Exercise aim —
All lines in the entries below that hold "Banane" make up the answer.

Coordinate-based change listings —

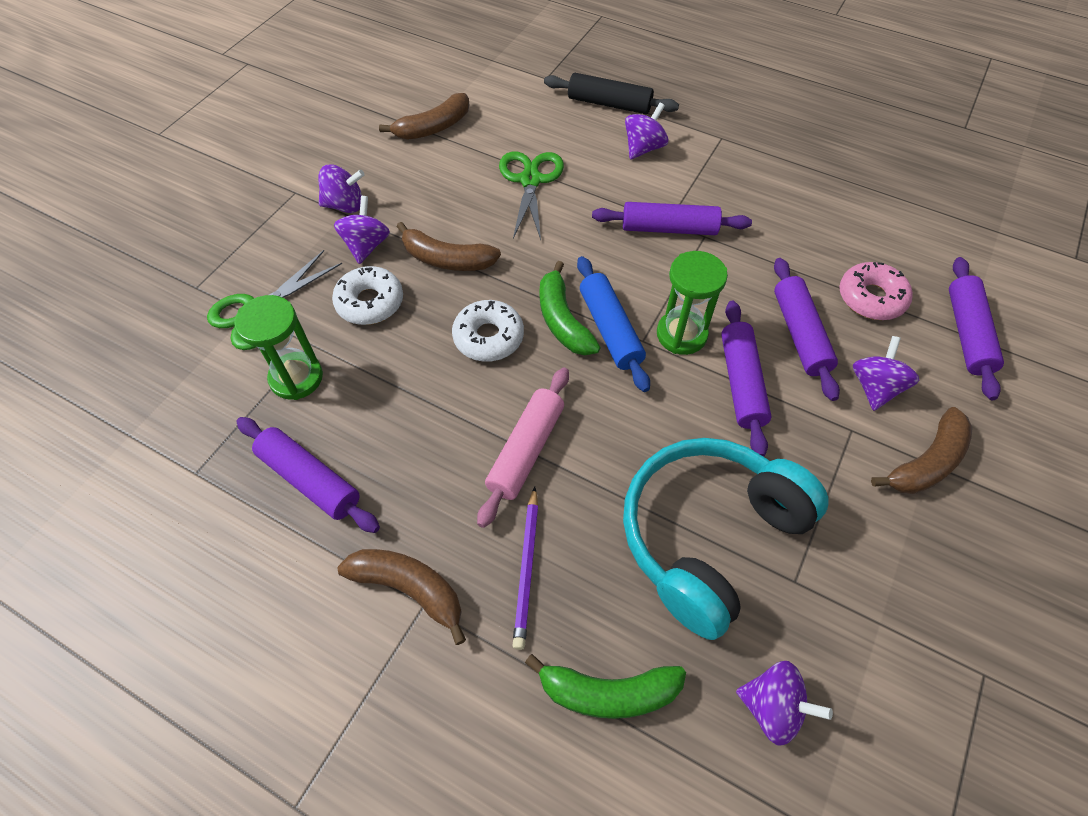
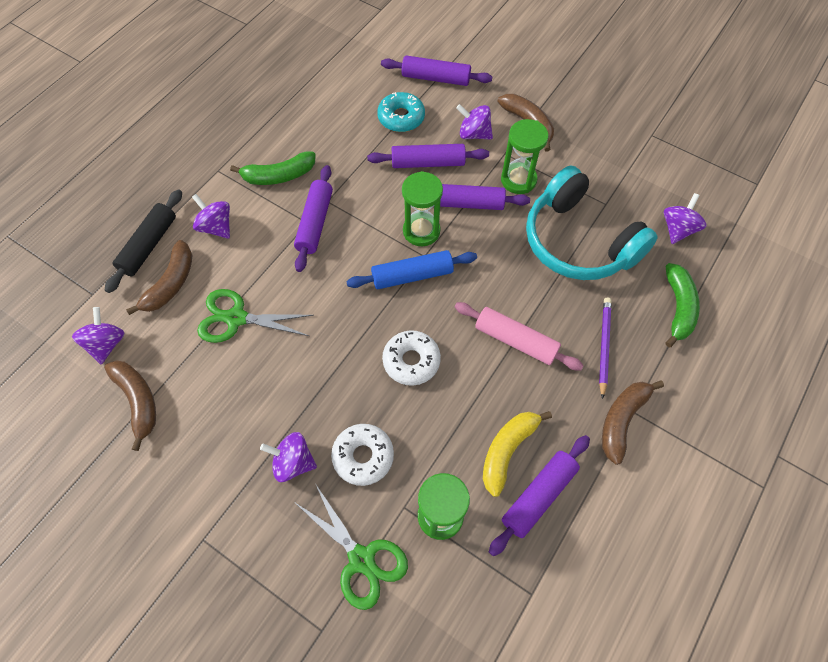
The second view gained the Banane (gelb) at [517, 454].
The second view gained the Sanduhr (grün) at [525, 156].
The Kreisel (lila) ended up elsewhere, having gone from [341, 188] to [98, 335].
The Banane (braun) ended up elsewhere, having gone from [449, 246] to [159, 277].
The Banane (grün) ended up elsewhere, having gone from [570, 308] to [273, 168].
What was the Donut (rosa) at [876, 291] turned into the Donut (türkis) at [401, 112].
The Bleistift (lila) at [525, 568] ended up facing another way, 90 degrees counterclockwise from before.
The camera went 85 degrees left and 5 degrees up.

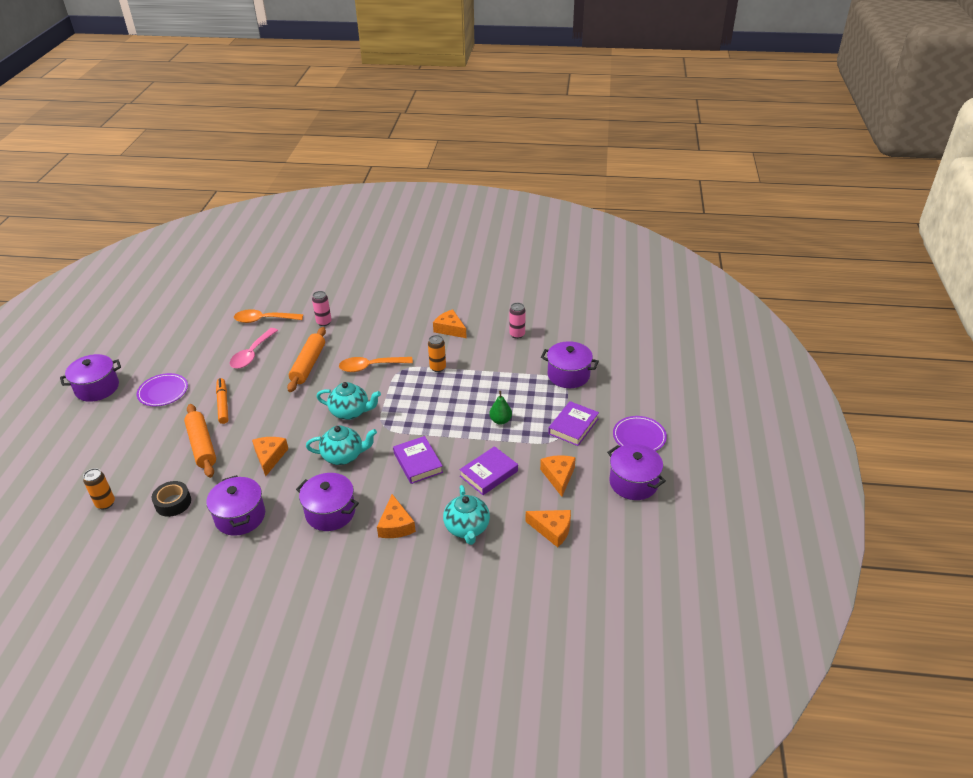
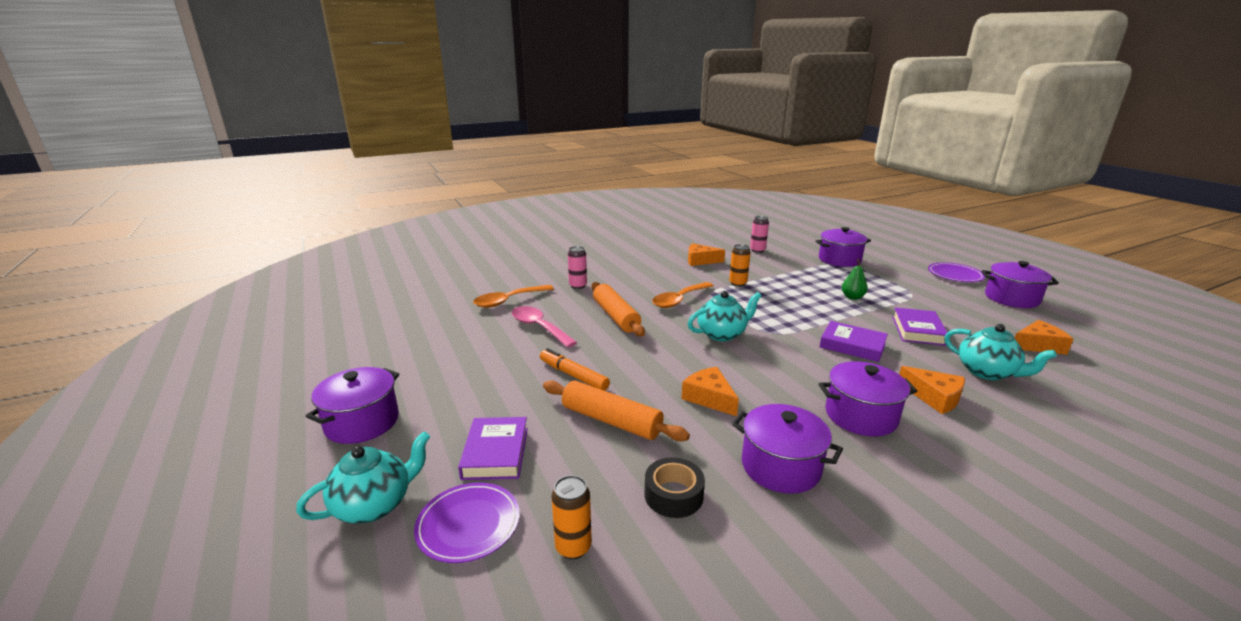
The second view lost the Käse (orange) at [558, 476].
The Teller (lila) ended up elsewhere, having gone from [162, 389] to [467, 522].
The Teekanne (türkis) ended up elsewhere, having gone from [341, 445] to [363, 477].
The Buch (lila) ended up elsewhere, having gone from [573, 423] to [493, 448].
The Löffel (rosa) at [254, 348] ended up facing another way, 150 degrees clockwise from before.
The camera went 35 degrees left and 15 degrees down.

Task output —
The second view gained the Banane (gelb) at [517, 454].
The Banane (braun) ended up elsewhere, having gone from [449, 246] to [159, 277].
The Banane (grün) ended up elsewhere, having gone from [570, 308] to [273, 168].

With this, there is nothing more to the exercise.